- [Try it]: Within the listing below, tally the lines where the word "black" appears, and answer with nothing but the tally.
+++ Exercise data
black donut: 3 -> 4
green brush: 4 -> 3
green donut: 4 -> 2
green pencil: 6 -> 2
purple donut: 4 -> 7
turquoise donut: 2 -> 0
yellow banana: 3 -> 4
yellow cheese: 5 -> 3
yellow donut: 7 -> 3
++++++
+++ Exercise data
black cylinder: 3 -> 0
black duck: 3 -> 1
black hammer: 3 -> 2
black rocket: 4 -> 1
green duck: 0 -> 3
++++++
- [Exercise response]: 5